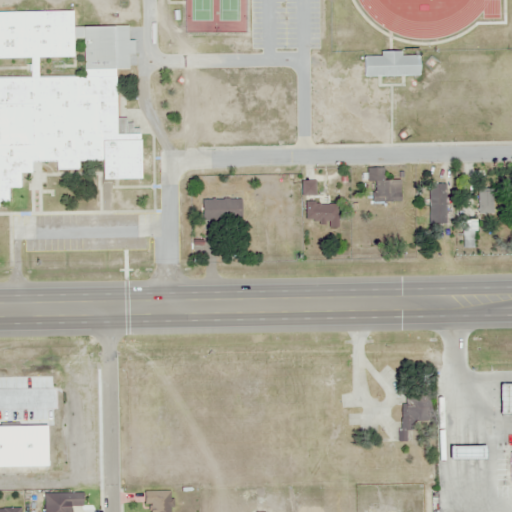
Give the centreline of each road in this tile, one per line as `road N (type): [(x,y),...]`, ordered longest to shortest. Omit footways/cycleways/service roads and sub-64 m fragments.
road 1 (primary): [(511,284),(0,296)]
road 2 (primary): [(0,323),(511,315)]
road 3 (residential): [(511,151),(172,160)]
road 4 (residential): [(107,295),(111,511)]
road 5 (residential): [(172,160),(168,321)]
····················
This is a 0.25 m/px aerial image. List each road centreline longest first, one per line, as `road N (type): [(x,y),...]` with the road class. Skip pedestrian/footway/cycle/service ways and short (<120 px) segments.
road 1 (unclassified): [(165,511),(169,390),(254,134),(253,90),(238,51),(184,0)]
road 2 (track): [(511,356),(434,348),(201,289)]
····················
* **Set problem**
In the material above, rewrite the stretch from the line containing "Give the centreline" through the line containing "road 5 (residential): [(172,160),(168,321)]", swapping "tile" for "image" and leaving everything else as it is.

* **Answer to the exercise**
Give the centreline of each road in this image, one per line as `road N (type): [(x,y),...]`, ordered longest to shortest. Omit footways/cycleways/service roads and sub-64 m fragments.
road 1 (primary): [(511,284),(0,296)]
road 2 (primary): [(0,323),(511,315)]
road 3 (residential): [(511,151),(172,160)]
road 4 (residential): [(107,295),(111,511)]
road 5 (residential): [(172,160),(168,321)]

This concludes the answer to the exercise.